:: Information

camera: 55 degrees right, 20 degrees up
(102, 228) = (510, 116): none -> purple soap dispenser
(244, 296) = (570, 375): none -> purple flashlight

::::
:: Information

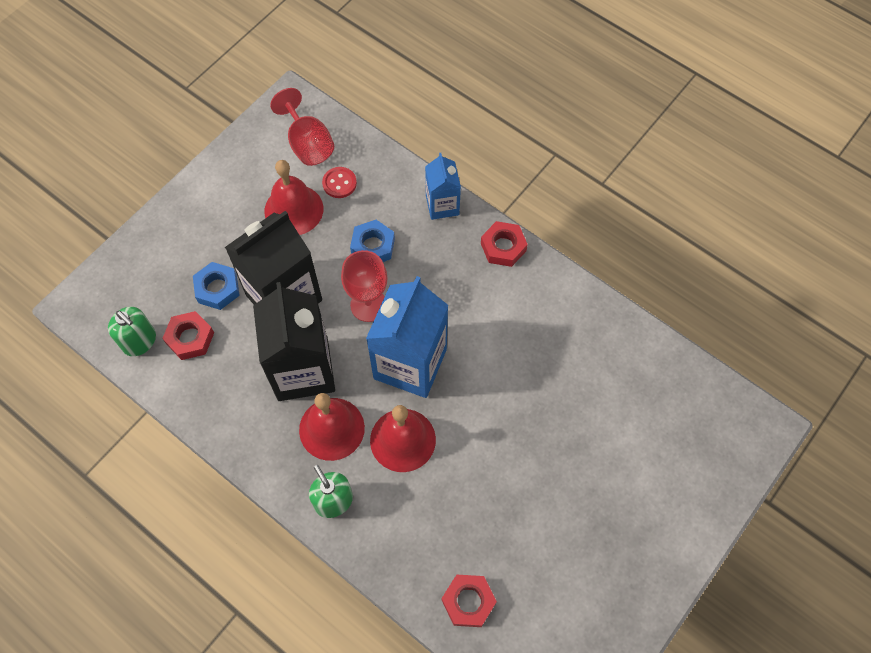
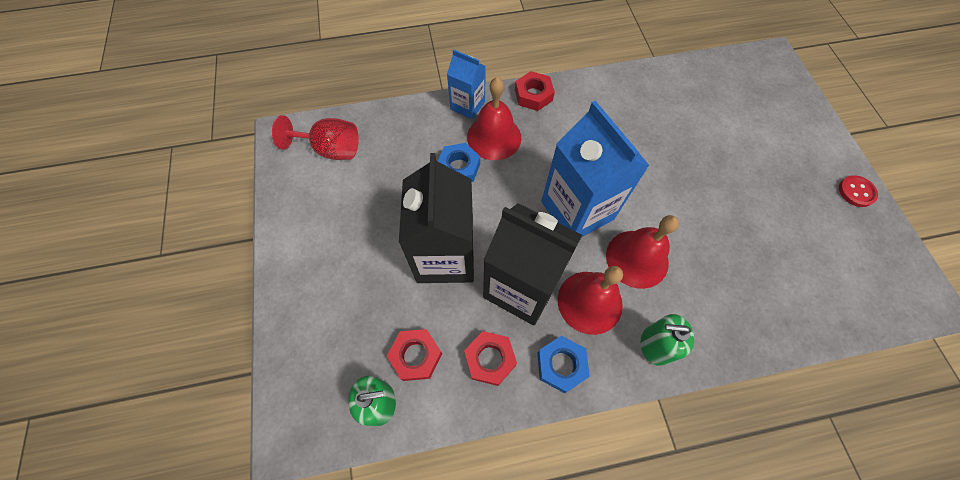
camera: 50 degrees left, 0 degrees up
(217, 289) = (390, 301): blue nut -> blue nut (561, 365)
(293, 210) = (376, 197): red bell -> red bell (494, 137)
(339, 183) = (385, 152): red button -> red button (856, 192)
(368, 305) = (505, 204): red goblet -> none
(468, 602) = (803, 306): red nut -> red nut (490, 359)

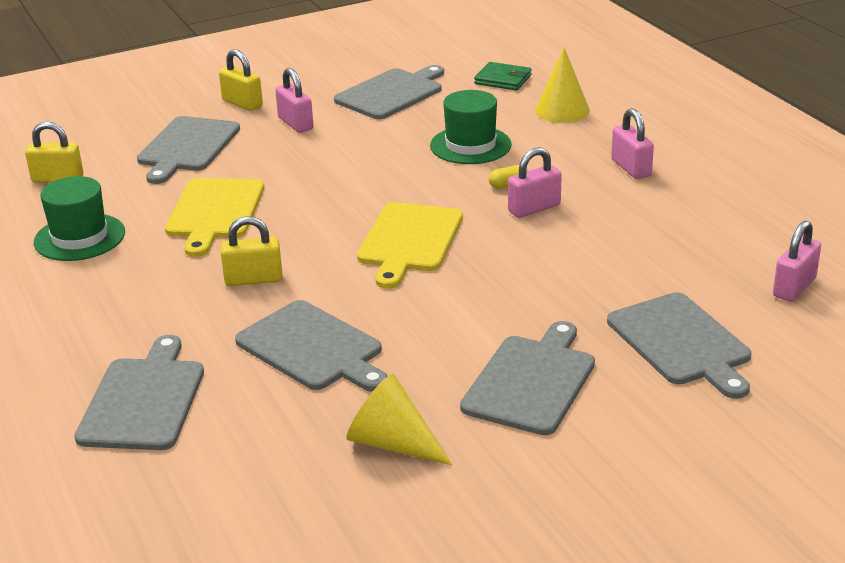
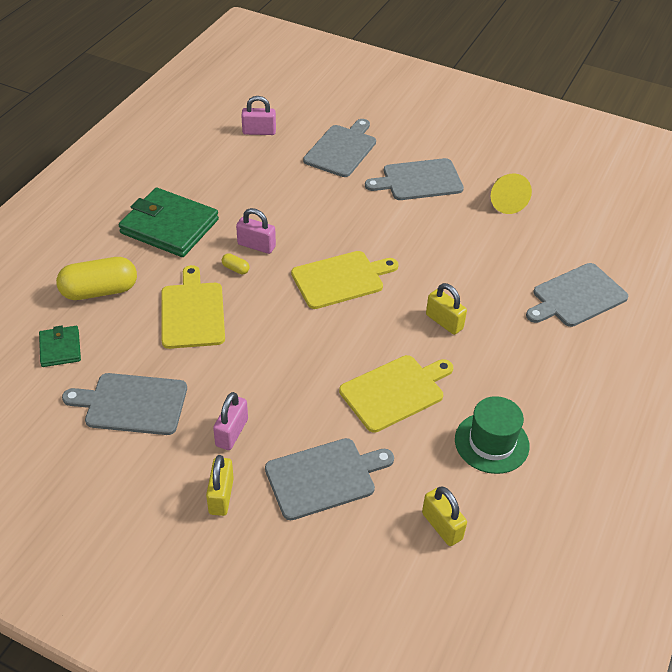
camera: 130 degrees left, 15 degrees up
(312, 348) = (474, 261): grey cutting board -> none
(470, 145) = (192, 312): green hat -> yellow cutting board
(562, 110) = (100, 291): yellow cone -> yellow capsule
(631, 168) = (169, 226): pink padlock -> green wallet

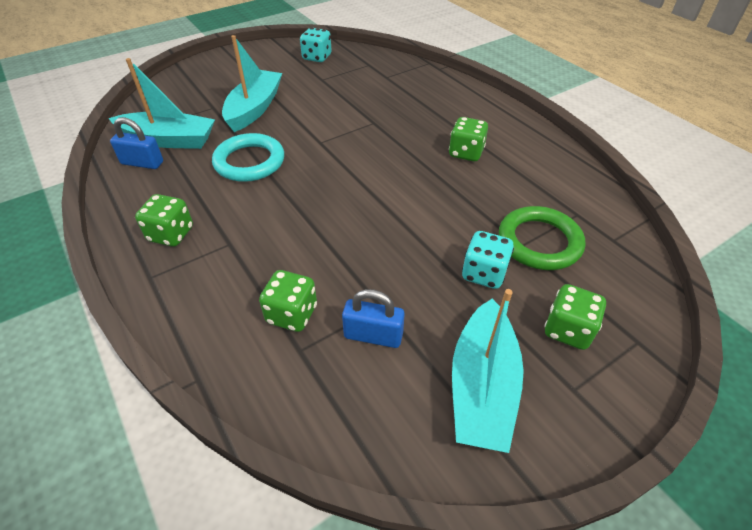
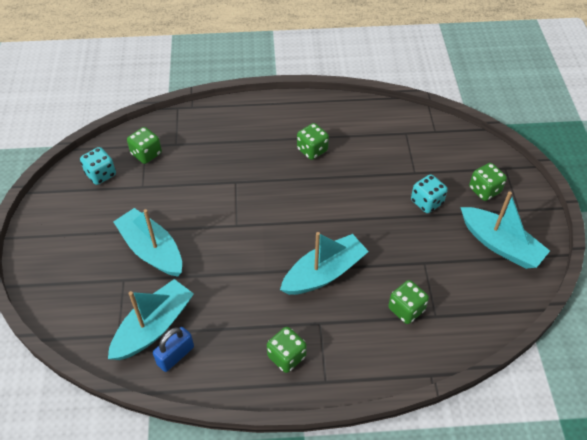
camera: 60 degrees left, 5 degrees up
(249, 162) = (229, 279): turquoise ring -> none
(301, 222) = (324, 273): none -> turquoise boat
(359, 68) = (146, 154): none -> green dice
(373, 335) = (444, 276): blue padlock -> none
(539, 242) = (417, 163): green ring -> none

::::

Task objective.
All lines above from the one with "camera: 55 degrees right, 20 degrees up" to the one with "(244, 296) = (570, 375): none", inclusive, should be copied exactly, and no other lines.

Response box.
camera: 55 degrees right, 20 degrees up
(102, 228) = (510, 116): none -> purple soap dispenser
(244, 296) = (570, 375): none -> purple flashlight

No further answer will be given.